[TASK GOAL] Set out exactly every line of the entries below, starting at the line that holds "shelving: (399, 237) -> (96, 70), moved" and stopping after the line that holds "door: (116, 269) -> (46, 121), hinge flipped".

[EXCERPTED DATA]
-------------------------

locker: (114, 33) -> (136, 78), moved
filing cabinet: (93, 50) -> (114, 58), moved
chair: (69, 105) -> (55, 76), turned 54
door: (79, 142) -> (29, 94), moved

-------------------------

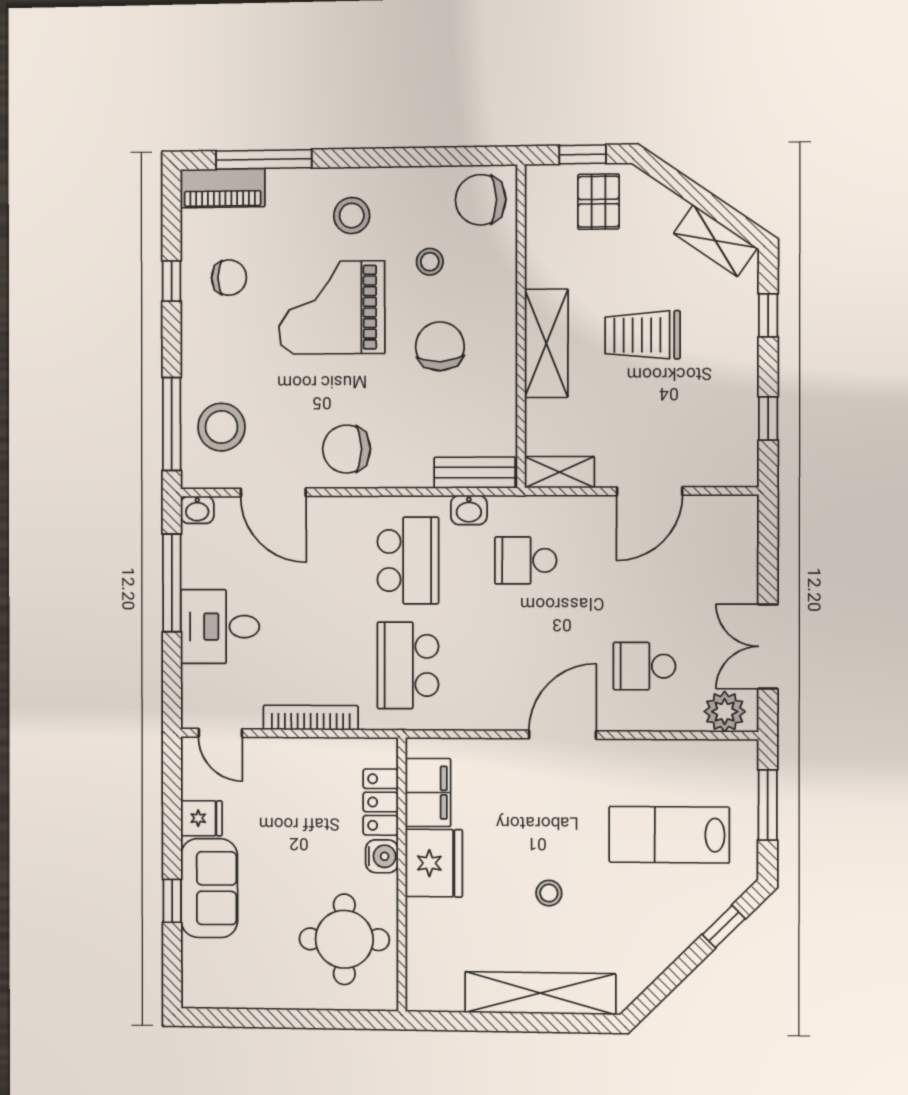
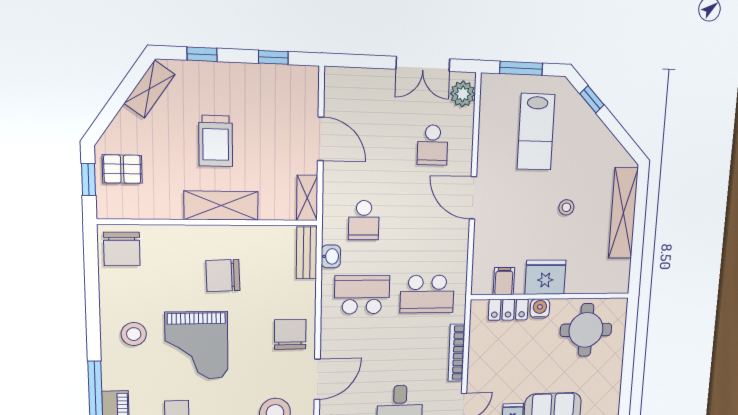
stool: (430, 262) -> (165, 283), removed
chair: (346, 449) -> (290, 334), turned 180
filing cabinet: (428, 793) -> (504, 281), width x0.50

-------------------------

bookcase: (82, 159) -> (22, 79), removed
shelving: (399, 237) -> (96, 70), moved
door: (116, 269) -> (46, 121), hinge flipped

-------------------------

[FINISHED TASK]
shelving: (399, 237) -> (96, 70), moved
door: (116, 269) -> (46, 121), hinge flipped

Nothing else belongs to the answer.